Spatial reasoning data:
★ ★ ★ ★ ★ ★ ★

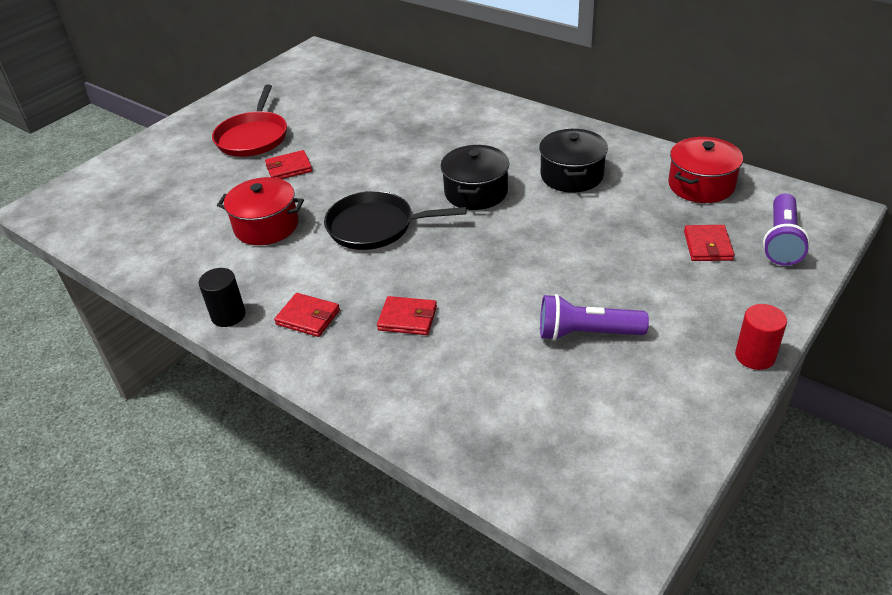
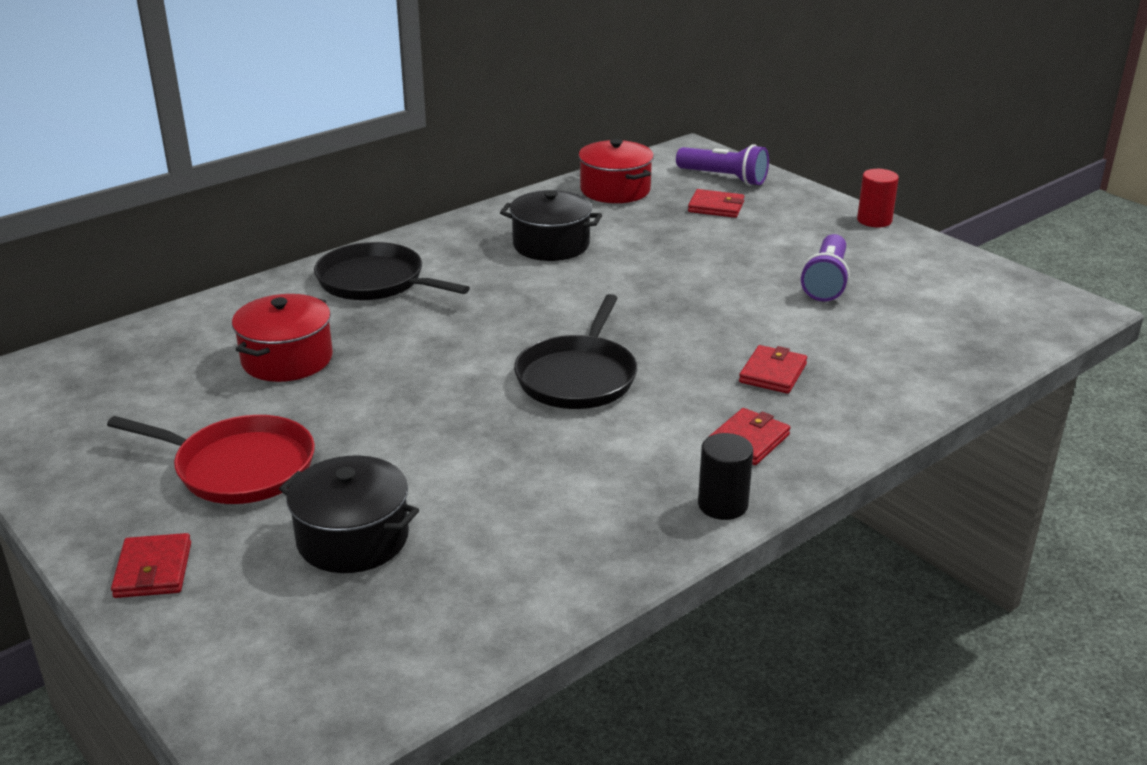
camera: 80 degrees left, 10 degrees down
(266, 226) = (523, 464): red pot -> red pot (287, 359)
(289, 168) = (373, 436): red wallet -> red wallet (153, 570)
(475, 121) = (375, 281): none -> black pan
(476, 192) = (546, 303): black pot -> black pot (353, 539)

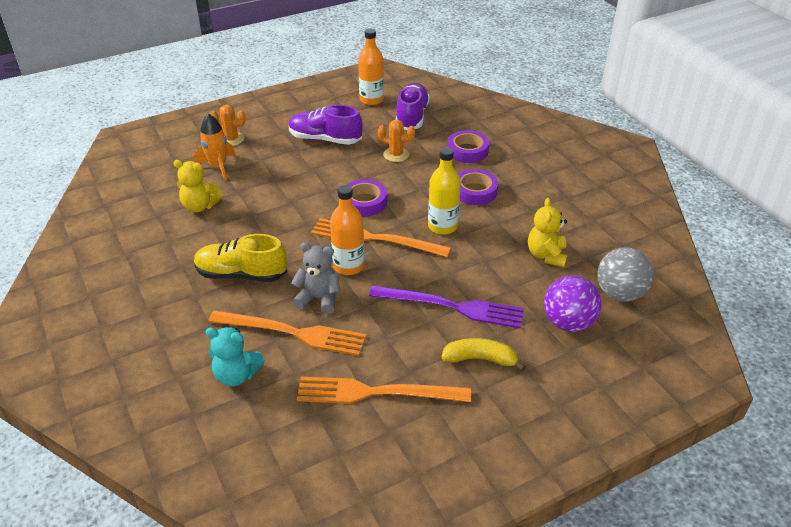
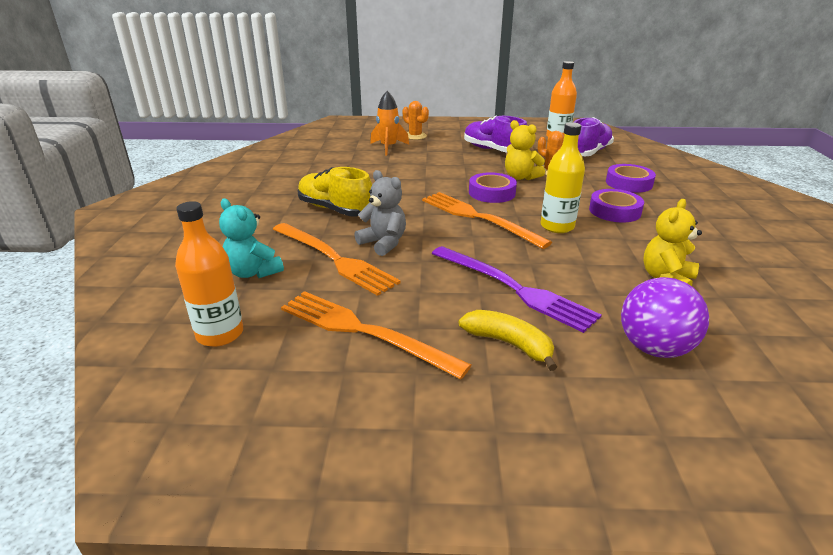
camera: 30 degrees right, 10 degrees down
(200, 206) = (349, 164): yellow teddy bear -> yellow teddy bear (520, 177)
(349, 266) = (434, 229): orange bottle -> orange bottle (220, 334)
(619, 293) = (752, 343): grey ball -> none

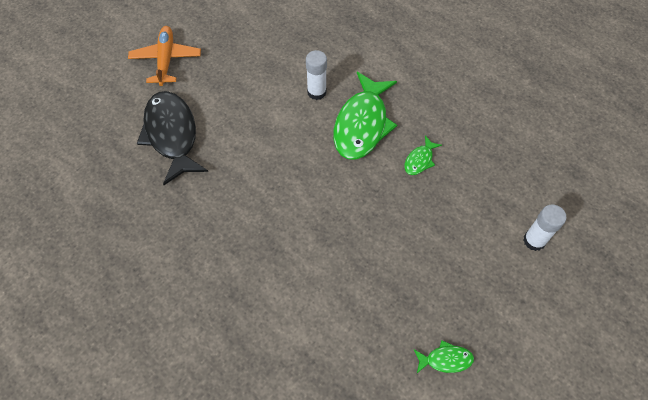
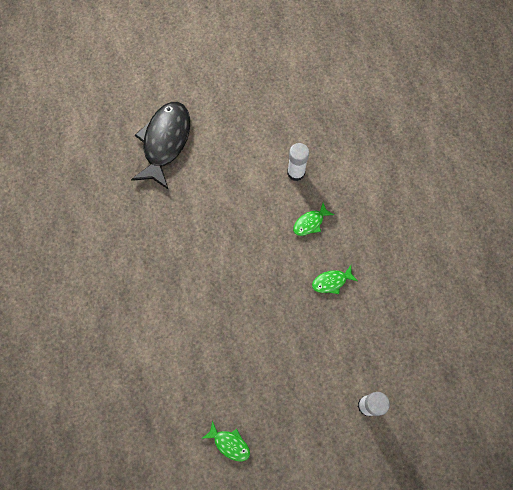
camera: 35 degrees right, 10 degrees up
(166, 59) = (203, 74): orange plane -> none
(362, 124) = (310, 223): green fish -> green fish, size x0.45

★ ★ ★ ★ ★ ★ ★

WHAT YOU HAVE TO DO
Exact copies of all the entries are needed; output them without the pictures.

ANSWER BELOW
camera: 80 degrees left, 10 degrees down
(266, 226) = (523, 464): red pot -> red pot (287, 359)
(289, 168) = (373, 436): red wallet -> red wallet (153, 570)
(475, 121) = (375, 281): none -> black pan
(476, 192) = (546, 303): black pot -> black pot (353, 539)

camera: 30 degrees right, 10 degrees down
(200, 206) = (349, 164): yellow teddy bear -> yellow teddy bear (520, 177)
(349, 266) = (434, 229): orange bottle -> orange bottle (220, 334)
(619, 293) = (752, 343): grey ball -> none

camera: 35 degrees right, 10 degrees up
(166, 59) = (203, 74): orange plane -> none
(362, 124) = (310, 223): green fish -> green fish, size x0.45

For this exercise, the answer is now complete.